Your task: Print, from the listing below, the lines starting at the line containing "red diamond: rotated" and ending at the line containing "green ellipse: rotated 12 degrees clockwise", exactly as they stand, and print nothing else.

Records for the exercise:
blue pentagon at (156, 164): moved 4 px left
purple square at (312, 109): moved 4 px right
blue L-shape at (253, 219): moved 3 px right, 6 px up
* * *
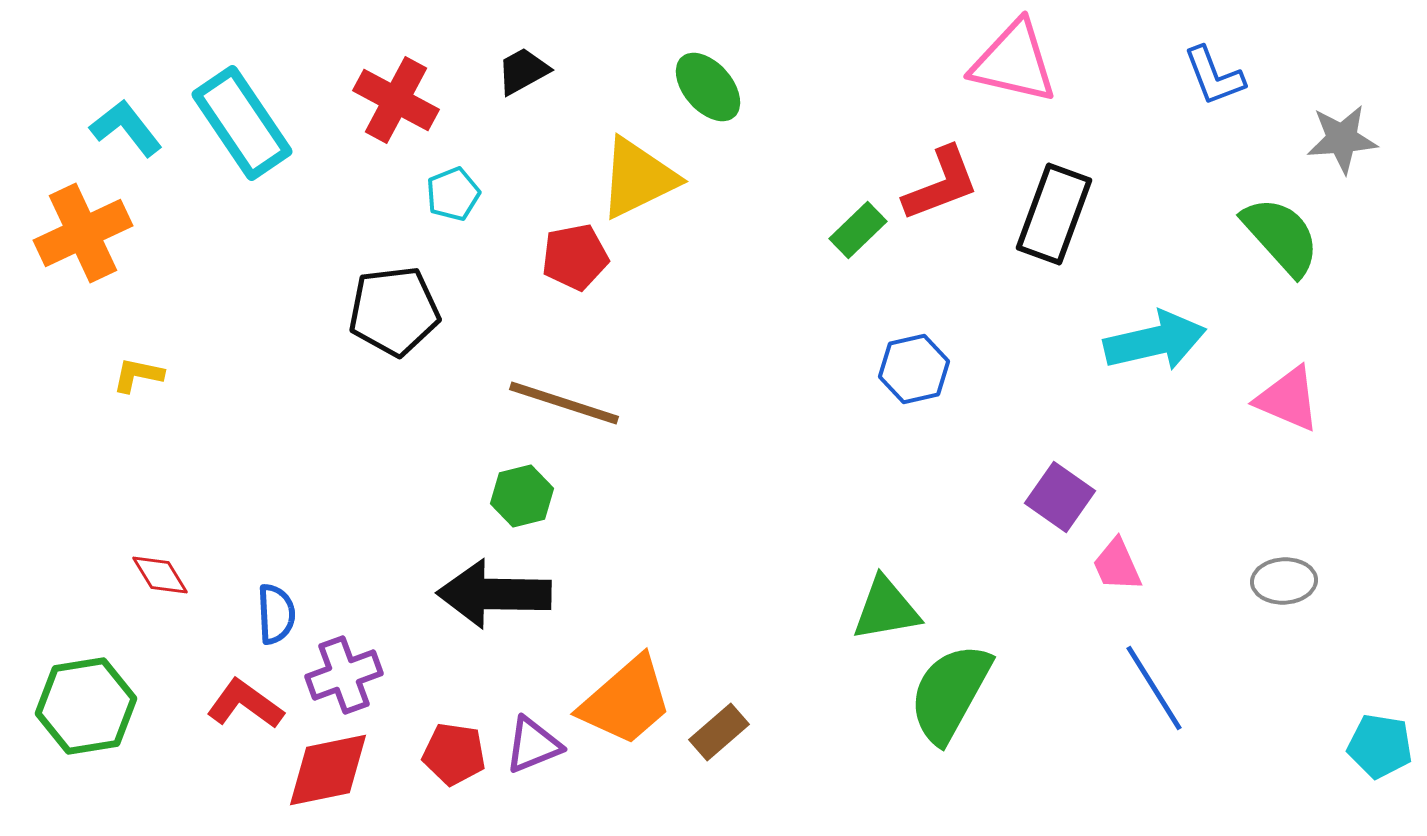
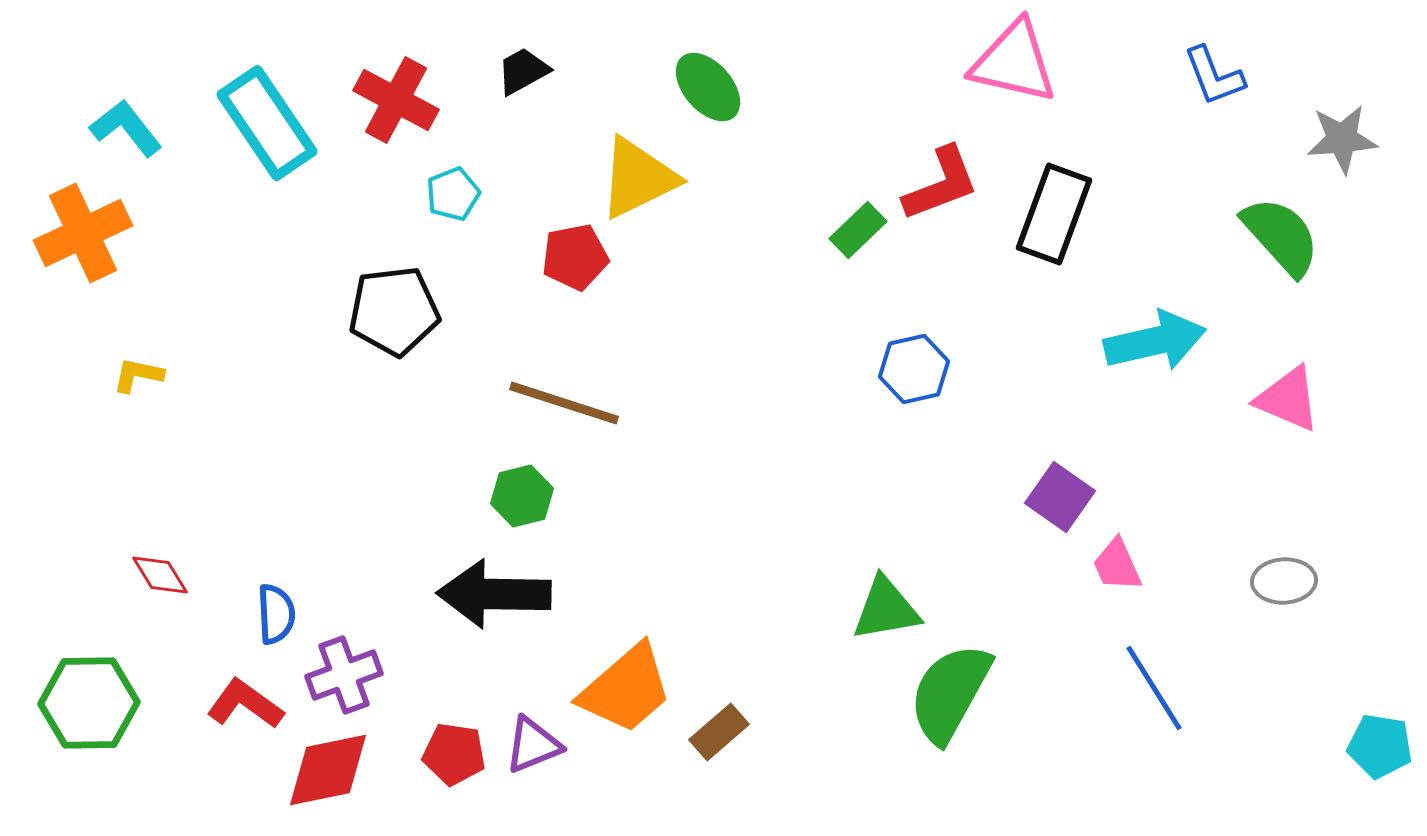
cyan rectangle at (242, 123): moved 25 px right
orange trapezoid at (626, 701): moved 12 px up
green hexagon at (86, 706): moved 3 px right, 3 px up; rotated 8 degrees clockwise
==
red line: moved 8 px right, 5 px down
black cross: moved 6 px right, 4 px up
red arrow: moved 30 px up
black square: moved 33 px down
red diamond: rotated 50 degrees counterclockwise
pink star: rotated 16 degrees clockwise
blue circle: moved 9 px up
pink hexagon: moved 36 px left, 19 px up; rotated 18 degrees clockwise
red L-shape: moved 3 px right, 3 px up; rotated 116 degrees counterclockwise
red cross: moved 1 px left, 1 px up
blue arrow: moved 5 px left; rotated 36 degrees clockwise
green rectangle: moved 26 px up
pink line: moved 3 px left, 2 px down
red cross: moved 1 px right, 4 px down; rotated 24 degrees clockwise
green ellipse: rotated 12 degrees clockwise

Written response:
red diamond: rotated 50 degrees counterclockwise
pink star: rotated 16 degrees clockwise
blue circle: moved 9 px up
pink hexagon: moved 36 px left, 19 px up; rotated 18 degrees clockwise
red L-shape: moved 3 px right, 3 px up; rotated 116 degrees counterclockwise
red cross: moved 1 px left, 1 px up
blue arrow: moved 5 px left; rotated 36 degrees clockwise
green rectangle: moved 26 px up
pink line: moved 3 px left, 2 px down
red cross: moved 1 px right, 4 px down; rotated 24 degrees clockwise
green ellipse: rotated 12 degrees clockwise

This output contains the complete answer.